(Task to complete)
Line count for "degrees": state how many lines of the data below include it, and output nothing more.

(Frame-by-frame shape edits)

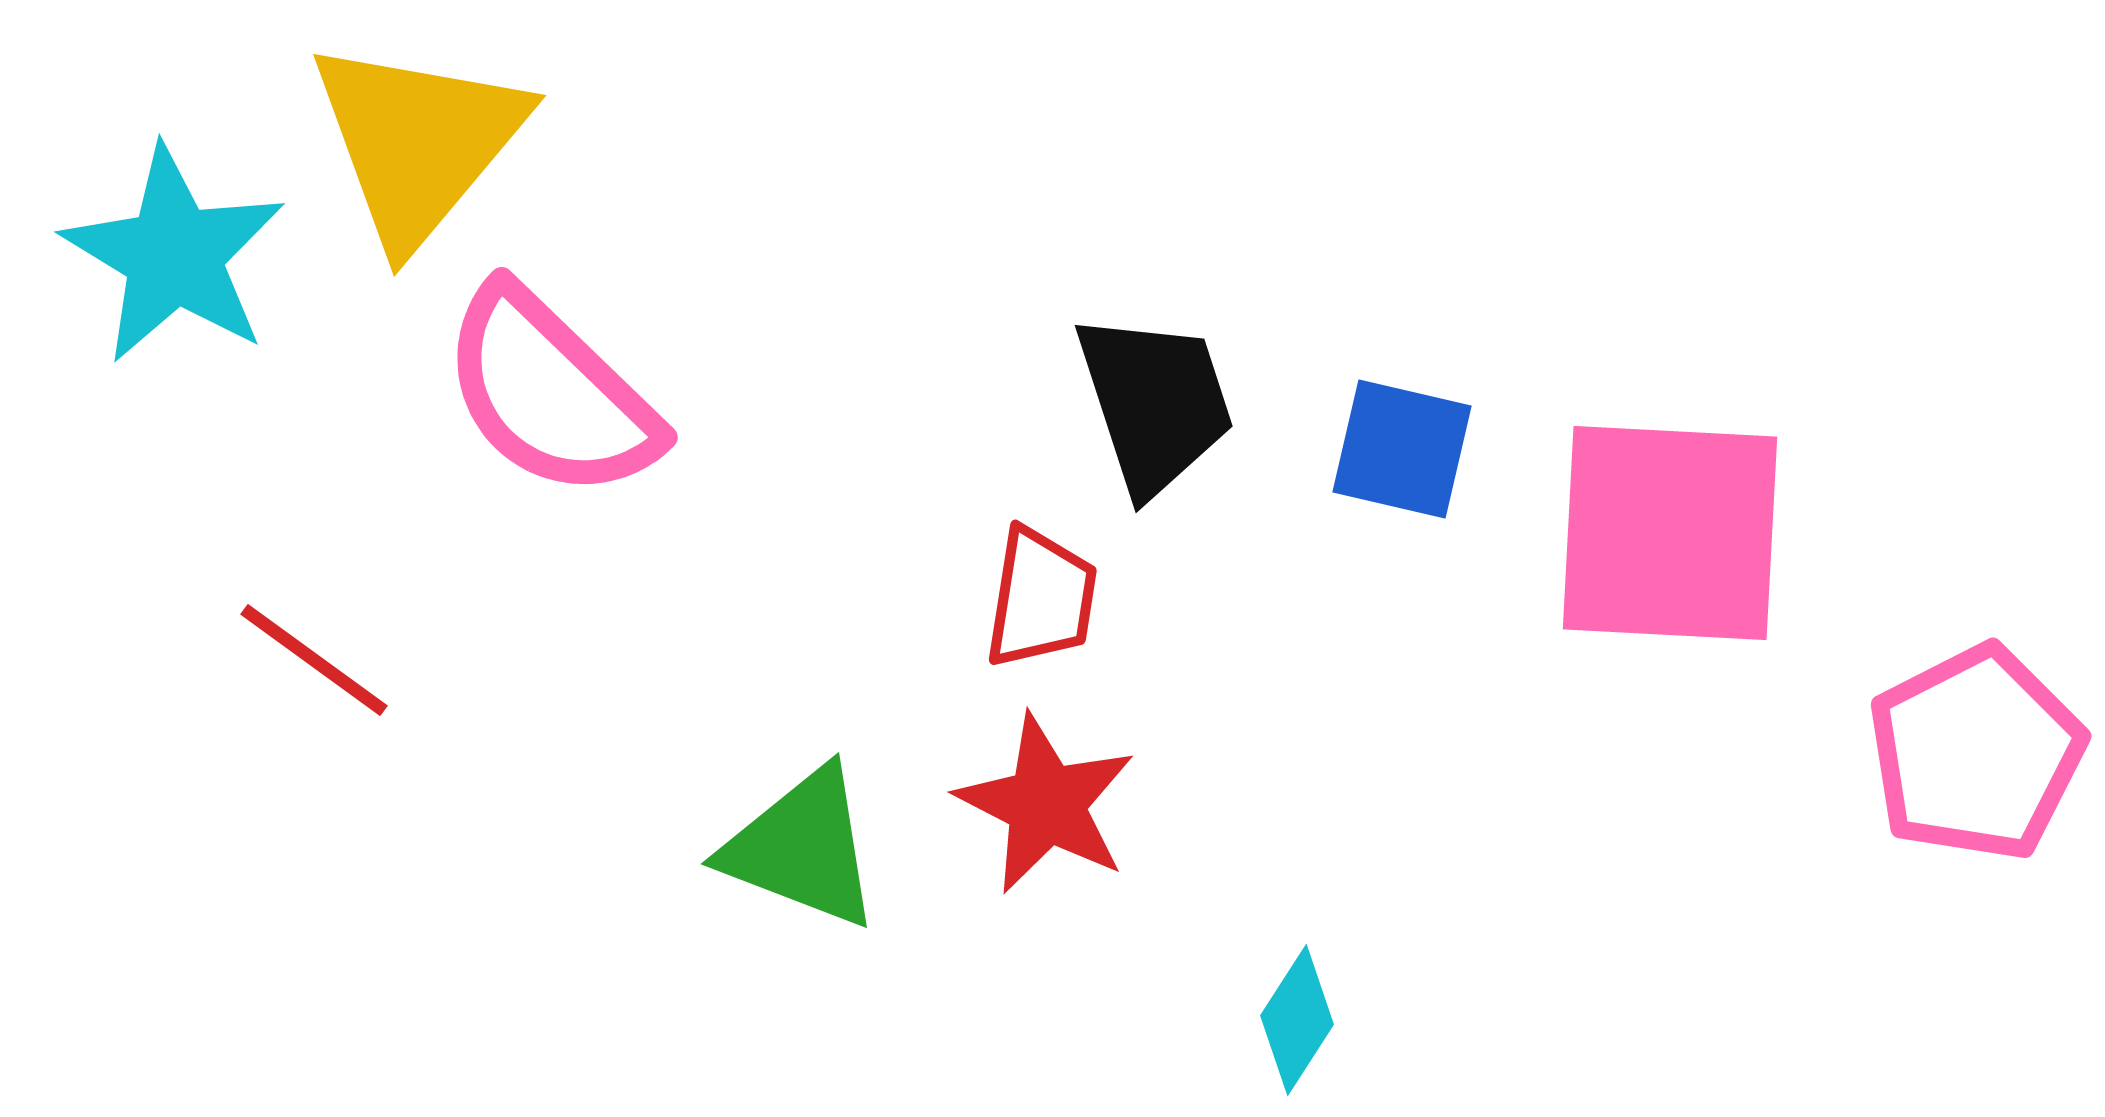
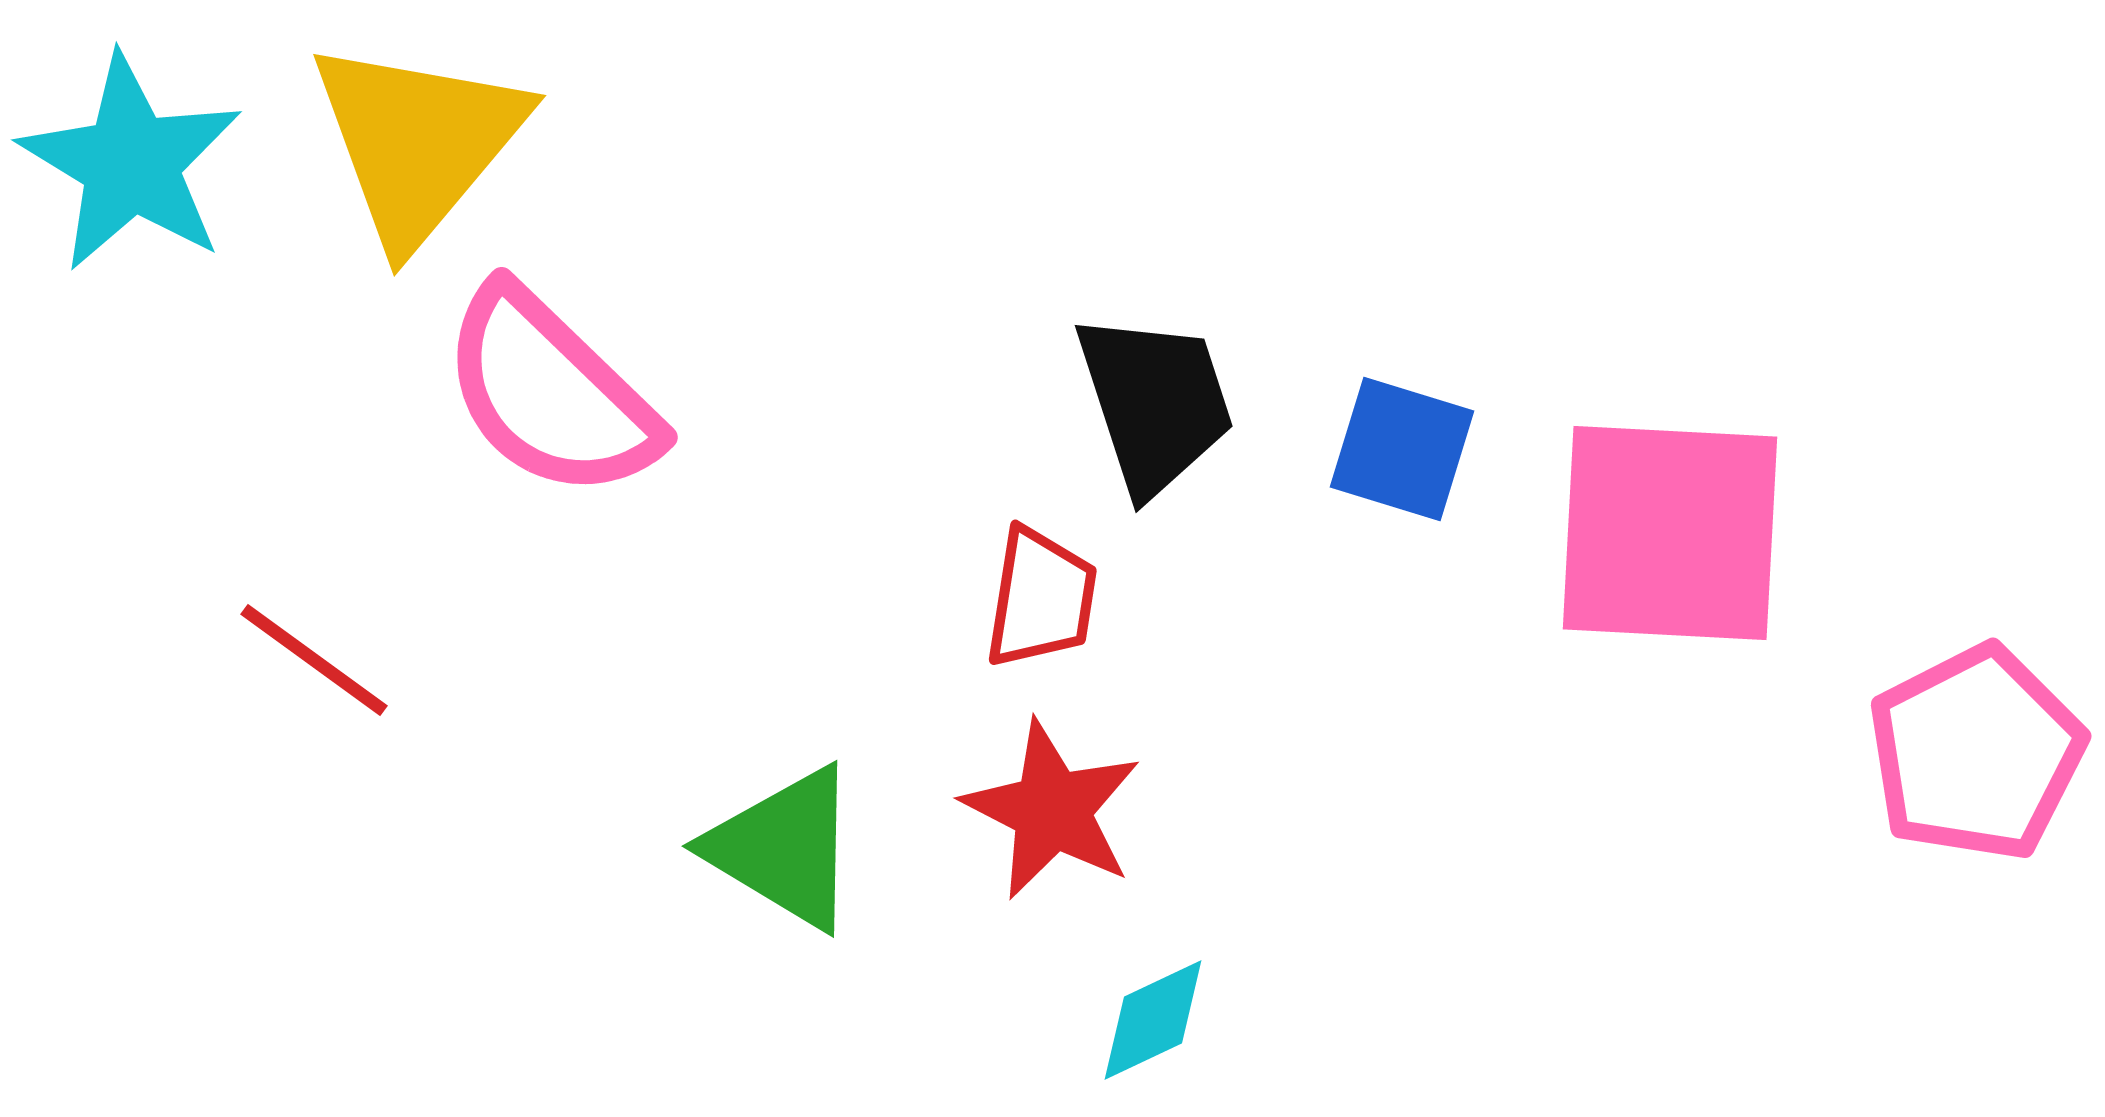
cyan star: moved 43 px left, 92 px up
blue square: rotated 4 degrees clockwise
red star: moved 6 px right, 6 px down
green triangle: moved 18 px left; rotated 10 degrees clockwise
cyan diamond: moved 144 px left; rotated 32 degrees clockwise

(Exercise answer)
3